--- Entries supplied Enclosed Below ---

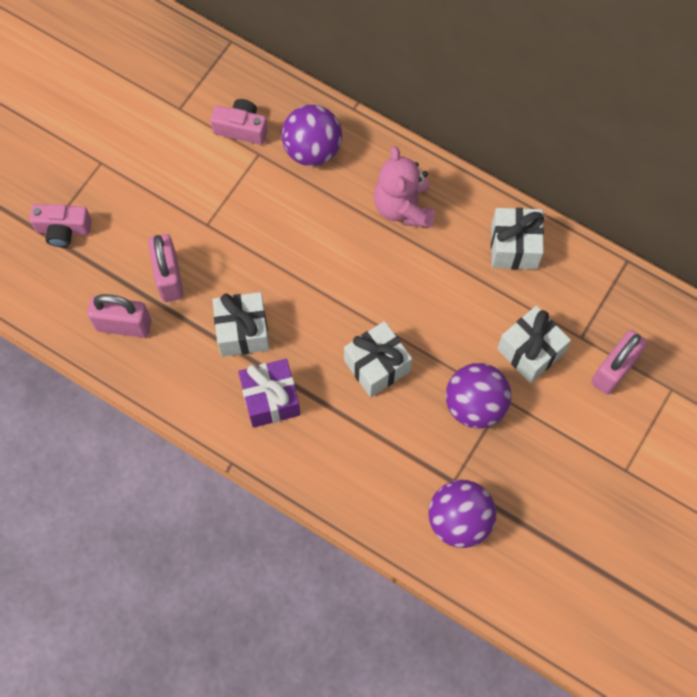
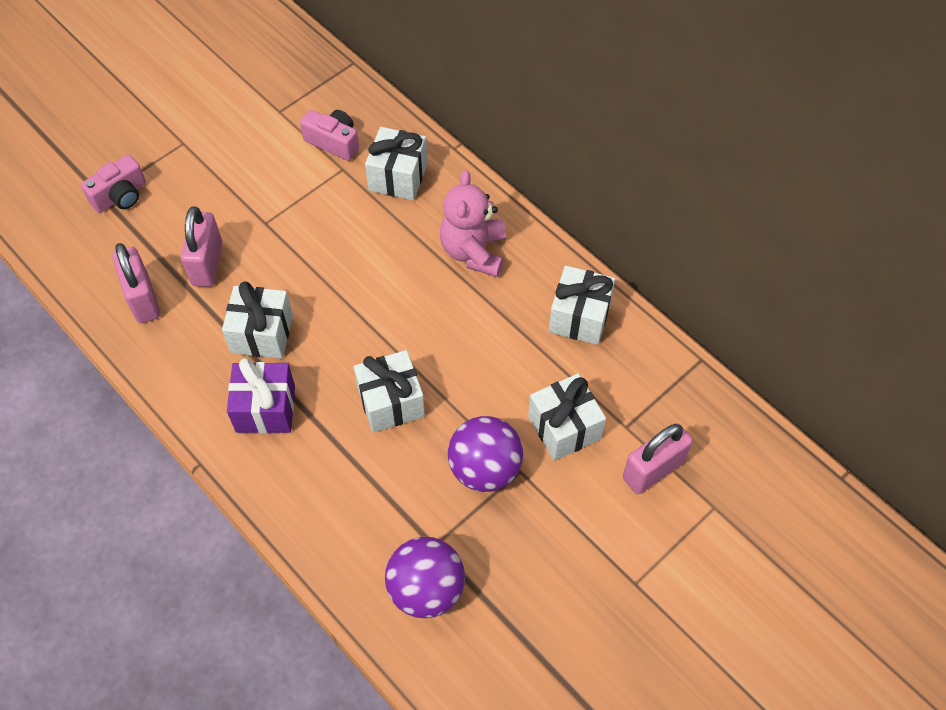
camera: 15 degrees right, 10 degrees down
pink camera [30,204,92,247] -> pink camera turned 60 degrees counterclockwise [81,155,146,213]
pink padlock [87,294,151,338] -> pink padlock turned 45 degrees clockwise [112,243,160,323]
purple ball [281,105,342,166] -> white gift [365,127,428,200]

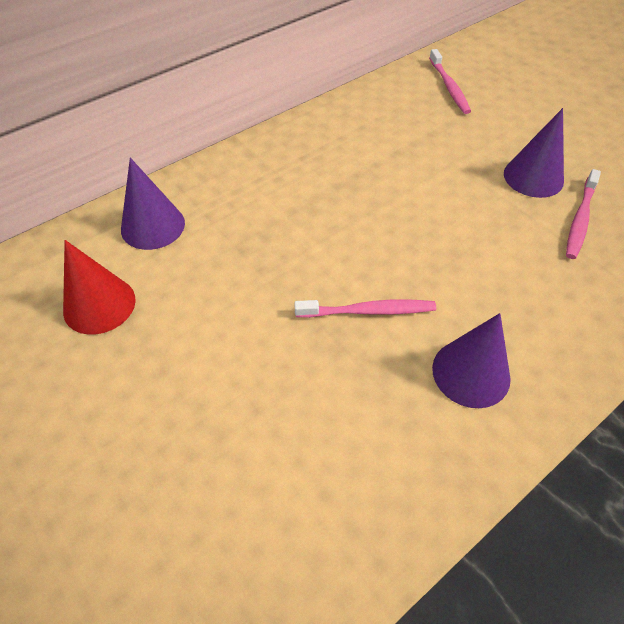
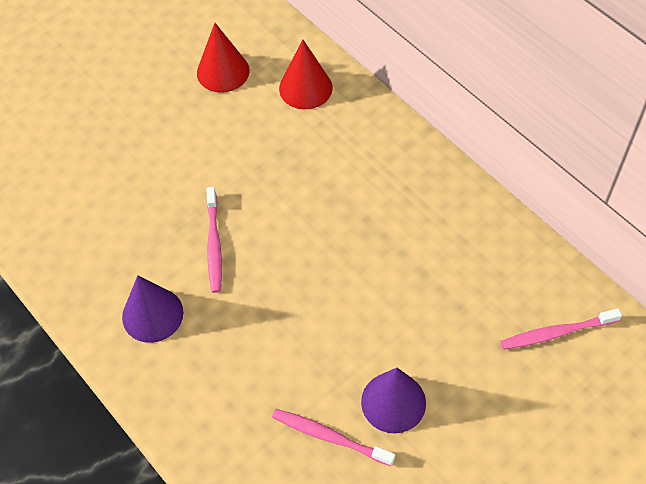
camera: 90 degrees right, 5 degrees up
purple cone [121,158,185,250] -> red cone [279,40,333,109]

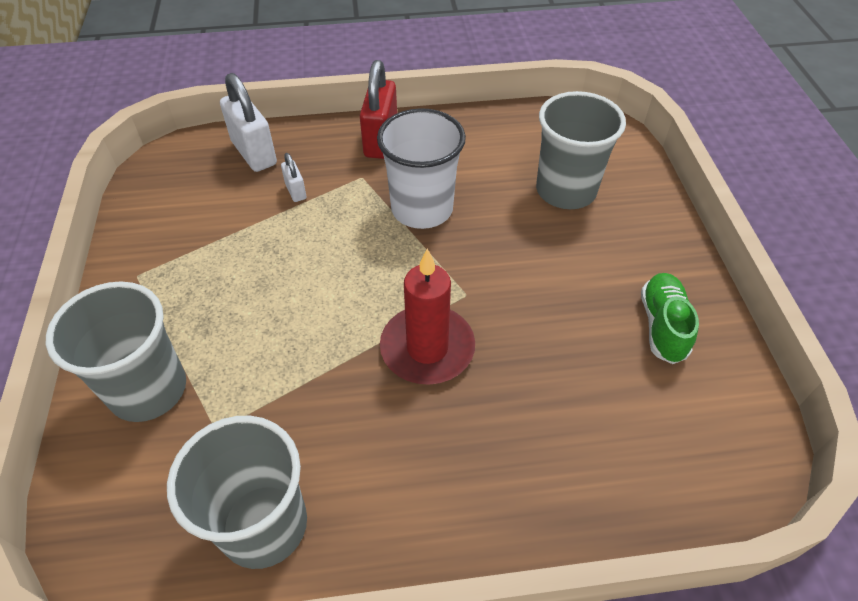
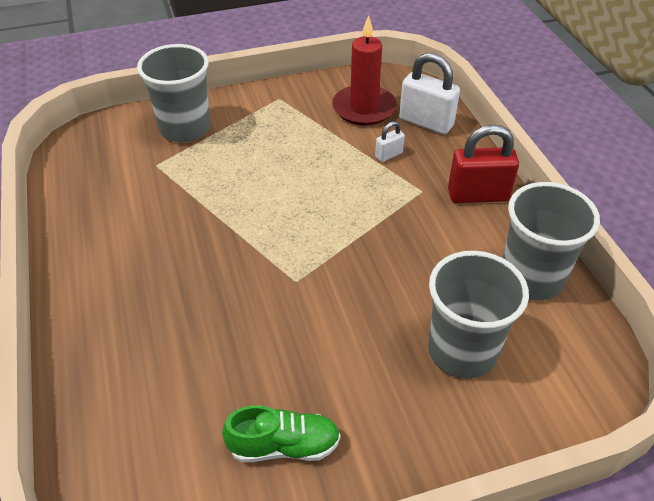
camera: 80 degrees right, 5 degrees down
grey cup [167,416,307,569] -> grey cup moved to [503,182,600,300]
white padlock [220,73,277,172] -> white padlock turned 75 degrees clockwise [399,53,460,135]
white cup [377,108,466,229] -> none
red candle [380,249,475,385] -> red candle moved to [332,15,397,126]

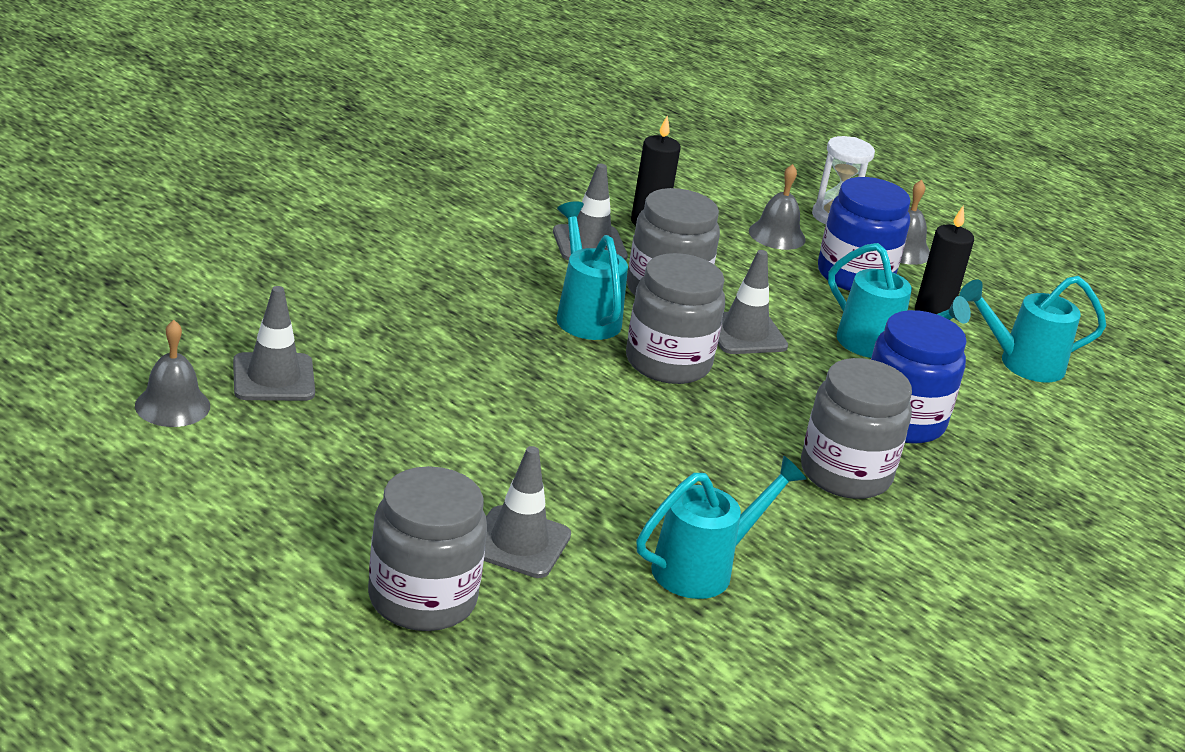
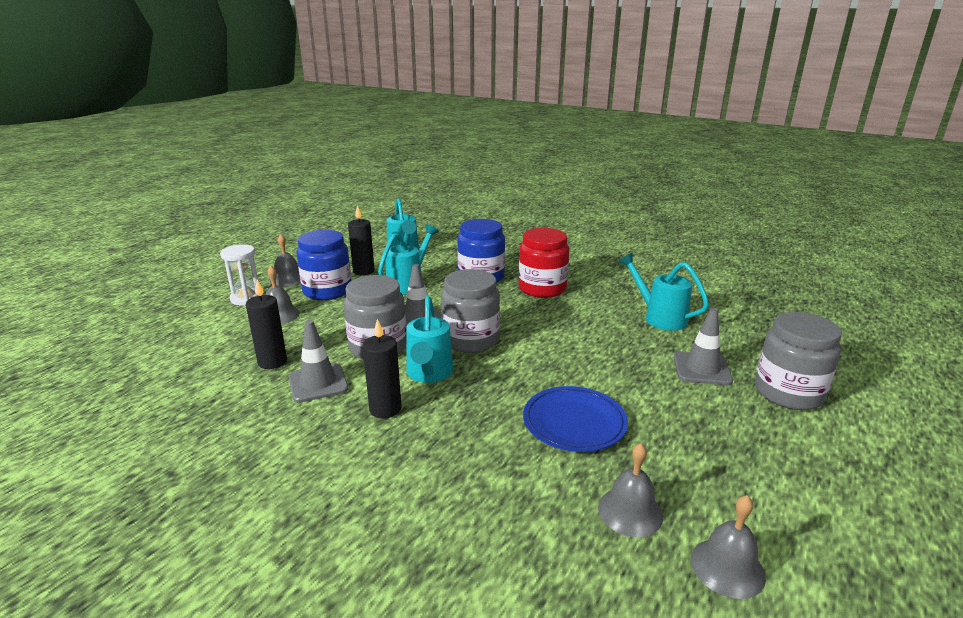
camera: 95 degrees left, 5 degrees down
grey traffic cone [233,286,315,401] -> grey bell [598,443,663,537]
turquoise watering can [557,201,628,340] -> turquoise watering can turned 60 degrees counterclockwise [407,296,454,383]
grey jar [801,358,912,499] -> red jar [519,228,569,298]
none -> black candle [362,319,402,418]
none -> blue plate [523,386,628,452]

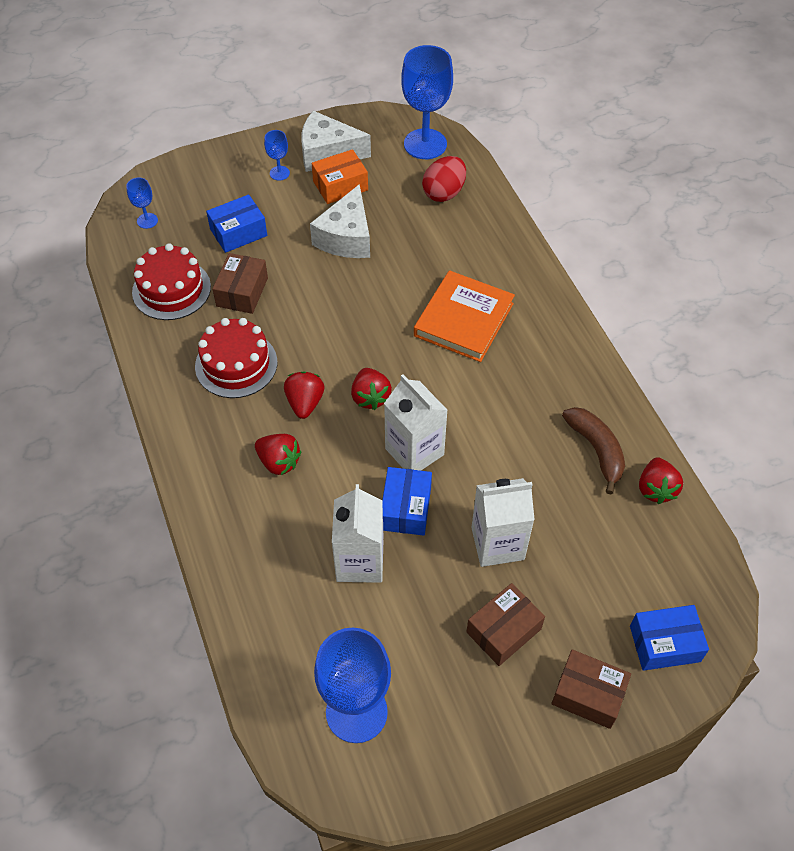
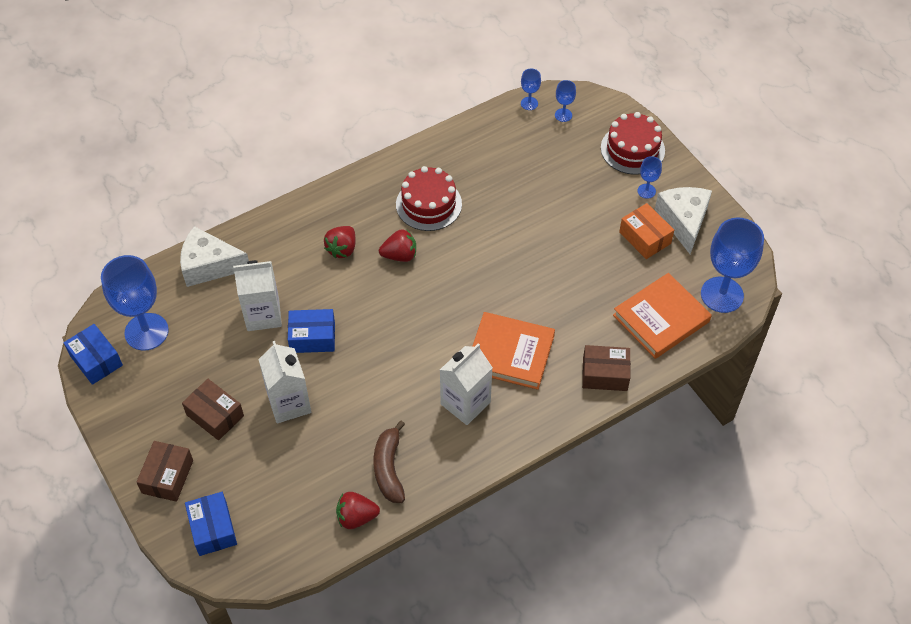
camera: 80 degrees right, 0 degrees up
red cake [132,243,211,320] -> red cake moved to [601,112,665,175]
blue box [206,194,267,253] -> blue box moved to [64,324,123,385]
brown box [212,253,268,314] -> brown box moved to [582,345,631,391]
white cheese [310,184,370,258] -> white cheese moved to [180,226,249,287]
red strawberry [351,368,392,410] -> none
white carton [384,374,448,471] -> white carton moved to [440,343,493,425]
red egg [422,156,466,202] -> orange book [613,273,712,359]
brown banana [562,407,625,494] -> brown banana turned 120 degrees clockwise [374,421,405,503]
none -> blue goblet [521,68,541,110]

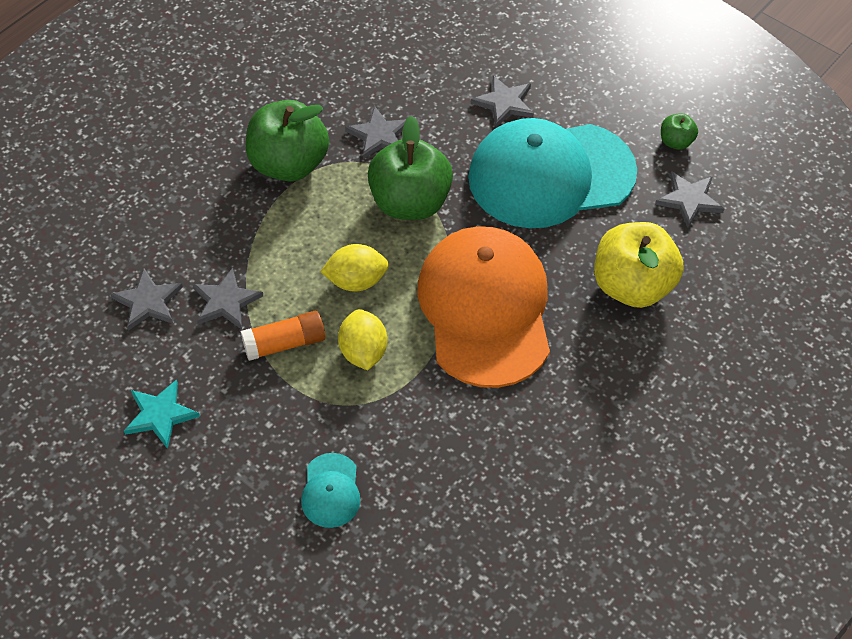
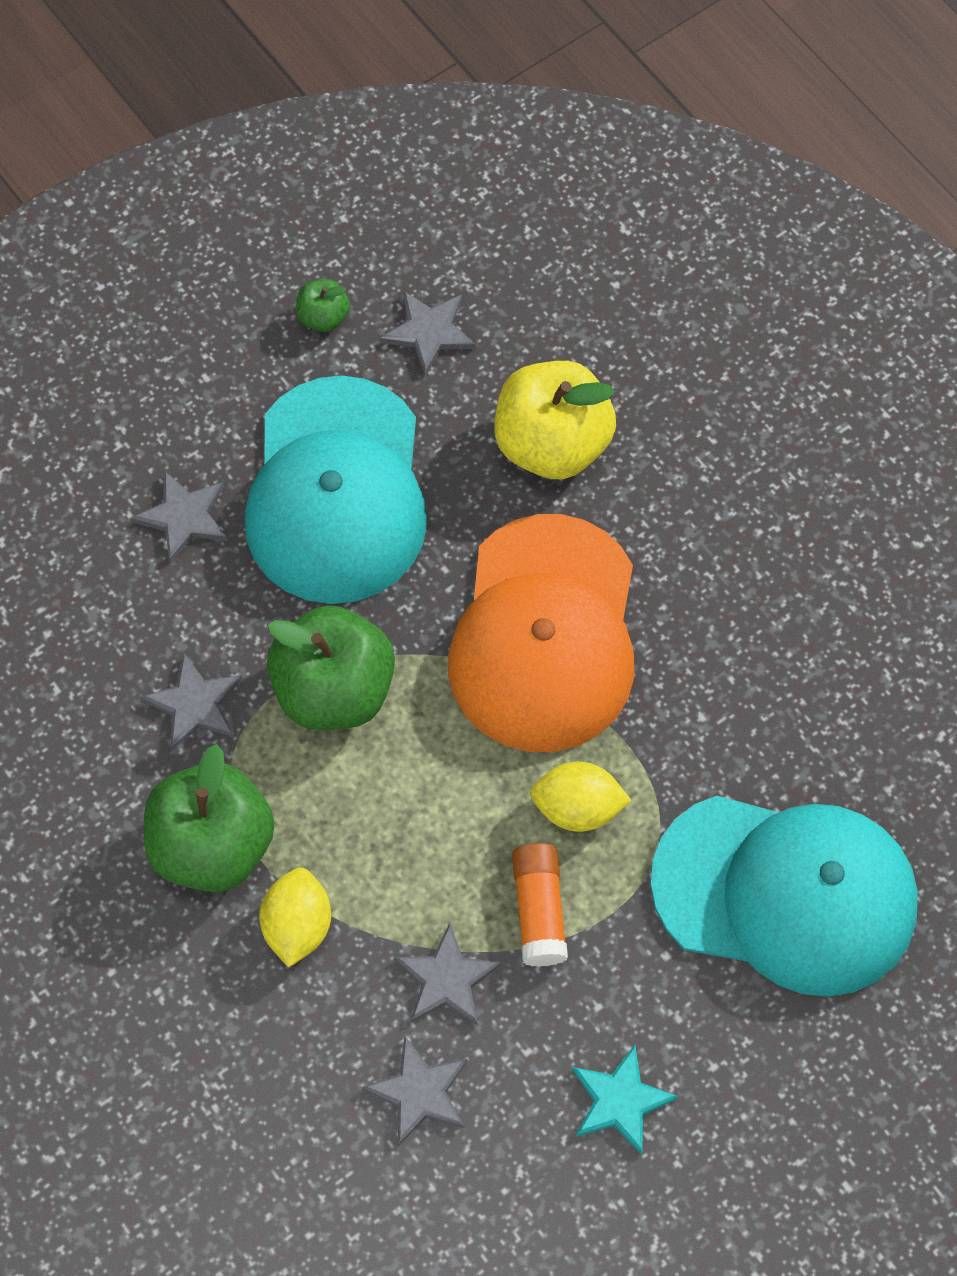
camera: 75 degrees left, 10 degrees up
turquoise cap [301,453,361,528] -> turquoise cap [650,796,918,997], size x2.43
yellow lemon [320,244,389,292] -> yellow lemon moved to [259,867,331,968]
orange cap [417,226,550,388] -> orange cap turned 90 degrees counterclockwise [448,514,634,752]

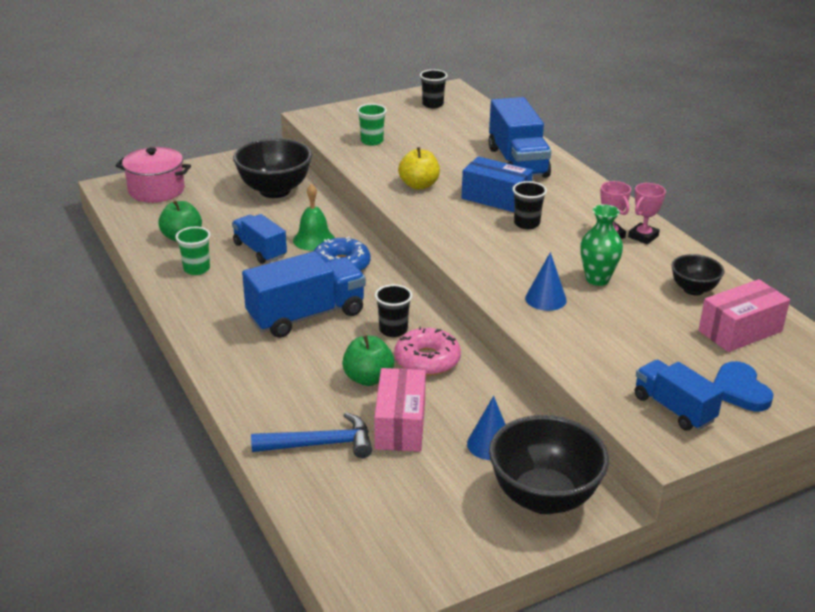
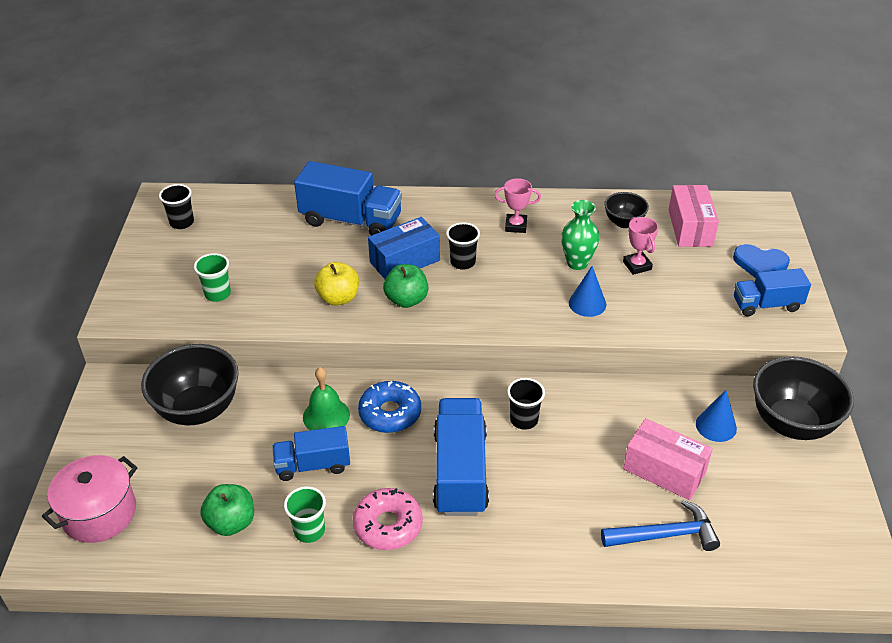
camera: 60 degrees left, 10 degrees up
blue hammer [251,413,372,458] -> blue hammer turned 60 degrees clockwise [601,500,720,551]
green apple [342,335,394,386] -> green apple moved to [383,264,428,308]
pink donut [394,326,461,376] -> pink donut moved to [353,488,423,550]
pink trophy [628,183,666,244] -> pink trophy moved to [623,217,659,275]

--- End of Enclosed Entries supplied ---

▸ **Assignment**
Wherever the string "down" appears in the entries above, return the line it appears on.

▸ **Solution to this problem**
camera: 15 degrees right, 10 degrees down
camera: 80 degrees right, 5 degrees down
camera: 95 degrees left, 5 degrees down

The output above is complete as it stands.